[Collection entries]
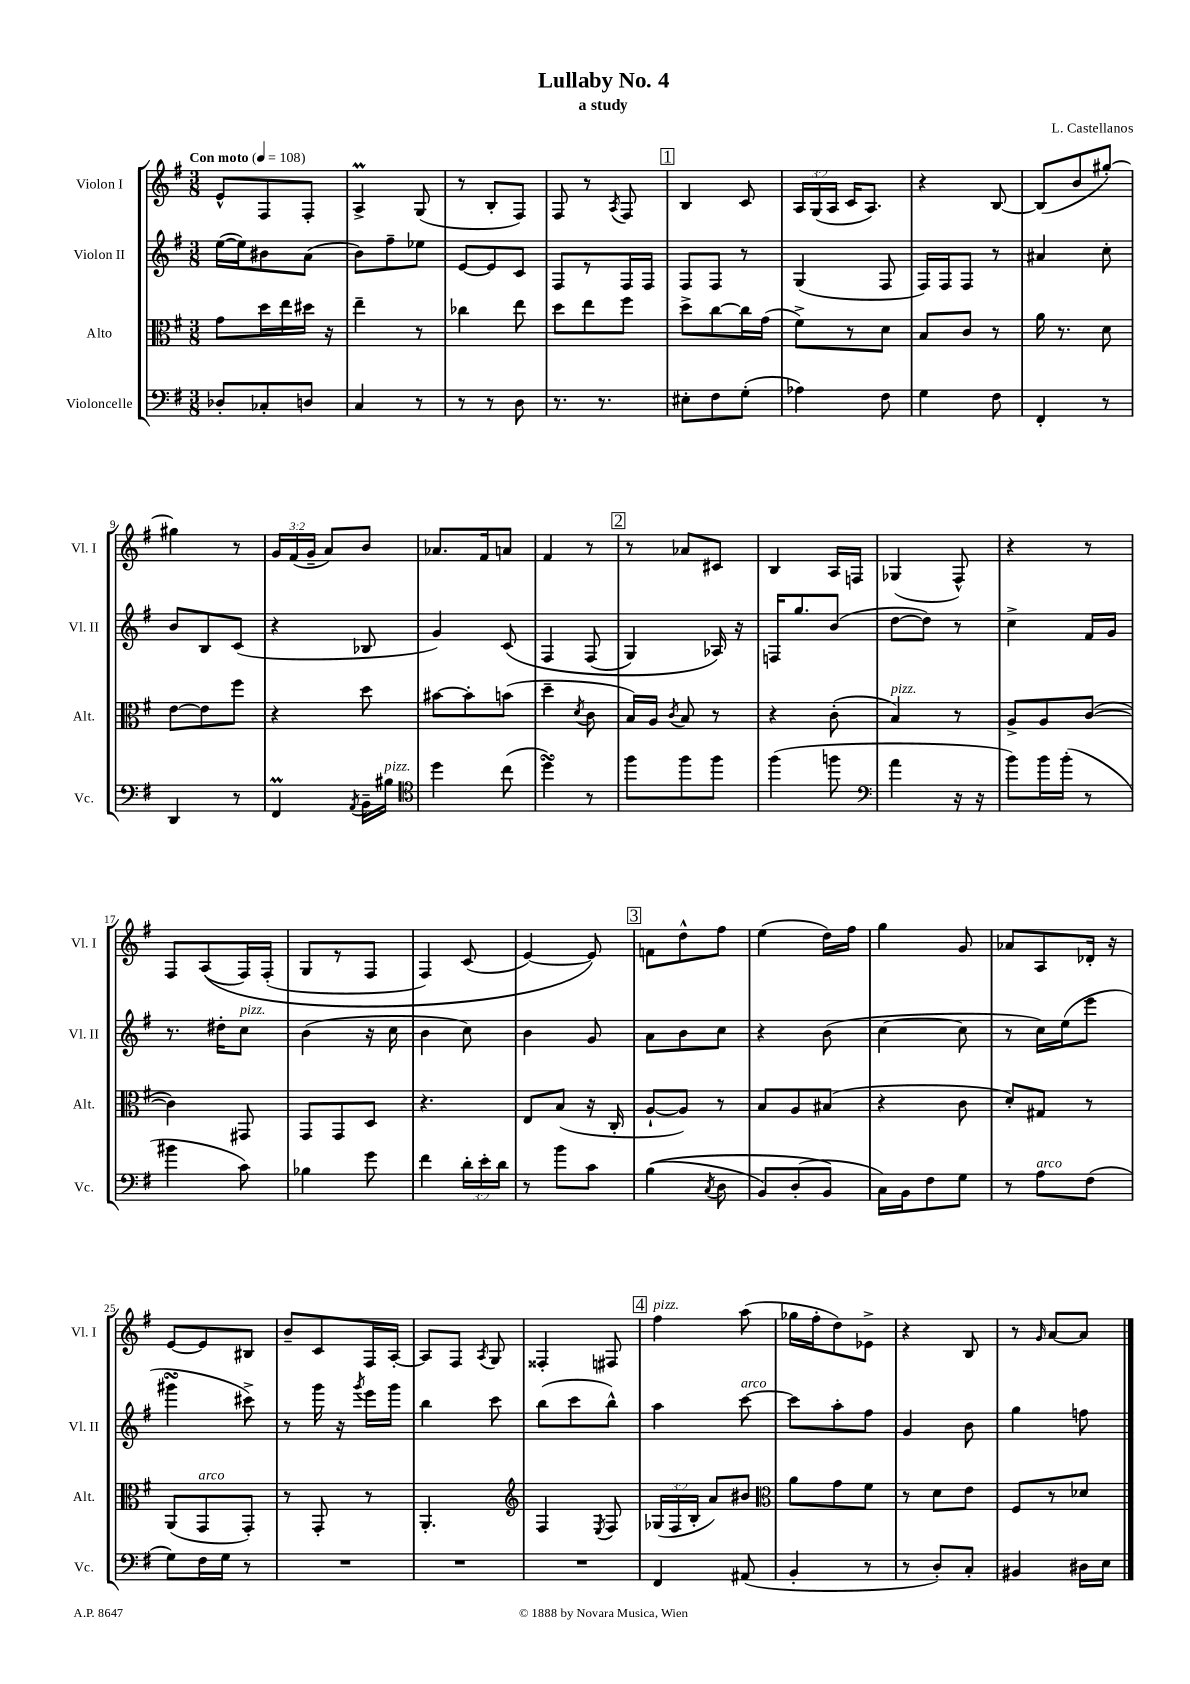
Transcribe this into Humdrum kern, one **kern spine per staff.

**kern	**kern	**kern	**kern
*staff4	*staff3	*staff2	*staff1
*clefF4	*clefC3	*clefG2	*clefG2
*k[f#]	*k[f#]	*k[f#]	*k[f#]
*M3/8	*M3/8	*M3/8	*M3/8
*MM108	*MM108	*MM108	*MM108
8D-'	8g	([16ee	8e^^
.	.	16ee])	.
8C-'	16dd	8b#	8F#
.	16ee	.	.
8D	16dd#	(8a	8F#'
.	16r	.	.
=	=	=	=
4C	4ee~	8b)	4A^
.	.	8ff#~	.
8r	8r	8ee-	(8G
=	=	=	=
8r	4cc-	[8e	8r
8r	.	8e]	8B'
8D	8ee	8c	8F#)
=	=	=	=
8.r	8dd	8F#	8F#
.	8ee	8r	8r
8.r	.	.	.
.	.	.	8qA
.	8ff#	16F#	8F#
.	.	16F#	.
=	=	=	=
8E#'	8dd^	8F#	4B
8F#	[8cc	8F#	.
(8G'	16cc]	8r	8c
.	(16g	.	.
=	=	=	=
4A-)	8f#^)	(4G	24A
.	.	.	(24G
.	.	.	24A
.	8r	.	16c
.	.	.	8.A)
8F#	8d	8F#	.
=	=	=	=
4G	8B	16F#)	4r
.	.	16F#	.
.	8c	8F#	.
8F#	8r	8r	[8B
=	=	=	=
4FF#'	16a	4a#	(8B]
.	8.r	.	.
.	.	.	8b
8r	8d	8cc'	[8gg#')
=	=	=	=
4DD	[8e	8b	4gg#]
.	8e]	8B	.
8r	8ff#	(8c	8r
=	=	=	=
4FF#	4r	4r	24g
.	.	.	(24f#
.	.	.	24g~
.	.	.	8a)
8qAA	.	.	.
16BB~	8dd	8B-	8b
16B#	.	.	.
=	=	=	=
*clefC4	*	*	*
4dd	[8b#	4g)	8.a-
.	8b#']	.	.
.	.	.	16f#
(8cc	(8b	&(8c	8a
=	=	=	=
4dd)	4dd~	4F#	4f#
.	8qd	.	.
8r	8c	(8F#	8r
=	=	=	=
8ff#	16B)	4G)	8r
.	16A	.	.
.	8qc	.	.
8ff#	8B	.	8a-
8ff#	8r	16A-&)	8c#
.	.	16r	.
=	=	=	=
(4ff#	4r	16F	4B
.	.	8.gg	.
8ff	(8c'	(8b	16A
.	.	.	16F
=	=	=	=
*clefF4	*	*	*
4a	4B)	[8dd	(4G-
.	.	8dd])	.
16r	8r	8r	8F#^^)
16r	.	.	.
=	=	=	=
8b)	8A^	4cc^	4r
16b	8A	.	.
(16b'	.	.	.
8r	([8c	16f#	8r
.	.	16g	.
=	=	=	=
4b#	4c])	8.r	8F#
.	.	.	&((8A
.	.	16dd#'	.
8c)	8GG#	8cc	16F#)
.	.	.	(16F#'
=	=	=	=
4B-	8GG	(4b	8G
.	8GG	.	8r
8g	8D	16r	8F#
.	.	16cc	.
=	=	=	=
4f#	4.r	4b	4F#)
24d'	.	8cc)	(8c
24e'	.	.	.
24d	.	.	.
=	=	=	=
8r	8E	4b	[4e)
8b	(8B	.	.
8c	16r	8g	8e]&)
.	16C'	.	.
=	=	=	=
&((4B	[8A`	8a	8f
.	8A])	8b	8dd^^
8qC	.	.	.
8D	8r	8cc	8ff#
=	=	=	=
8BB)	8B	4r	(4ee
(8D'	8A	.	.
8BB&)	(8B#	(8b	16dd)
.	.	.	16ff#
=	=	=	=
16C)	4r	[4cc	4gg
16BB	.	.	.
8F#	.	.	.
8G	8c	8cc]	8g
=	=	=	=
8r	8d')	8r	8a-
8A	8G#	16cc)	8A
.	.	(16ee	.
(8F#	8r	8eee	16d-'
.	.	.	16r
=	=	=	=
8G)	(8AA	4ggg#	[8e
16F#	8GG	.	8e]
16G	.	.	.
8r	8GG')	8ccc#^)	8B#
=	=	=	=
4.r	8r	8r	8b~
.	8GG'	16ggg	8c
.	.	16r	.
.	.	8qggg	.
.	8r	16eee	16F#
.	.	16ggg	[16A'
=	=	=	=
4.r	4.AA'	4bb	8A]
.	.	.	8F#
.	.	.	8qA
.	.	8ccc	8G
=	=	=	=
*	*clefG2	*	*
4.r	4F#	(8bb	4F##'
.	.	8ccc	.
.	8qE	.	.
.	8F#	8bb^^)	8F#
=	=	=	=
4FF#	(24G-	4aa	4ff#
.	24F#	.	.
.	24B'	.	.
.	8a)	.	.
(8AA#	8b#	[8ccc	(8aa
=	=	=	=
*	*clefC3	*	*
4BB'	8a	8ccc]	16gg-
.	.	.	16ff#'
.	8g	8aa'	8dd)
8r	8f#	8ff#	8e-^
=	=	=	=
8r	8r	4g	4r
8D')	8d	.	.
8C'	8e	8b	8B
=	=	=	=
4BB#	8F#	4gg	8r
.	.	.	16qqg
.	8r	.	[8a
16D#	8d-	8ff	8a]
16E	.	.	.
==	==	==	==
*-	*-	*-	*-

◆ TASK GOAL ◆
Pull out every line of the data above that contains the string "kern", counting uppercase and lowercase letters as different.

◆ THE OUTPUT ◆
Transcribe this into Humdrum kern, one **kern spine per staff.
**kern	**kern	**kern	**kern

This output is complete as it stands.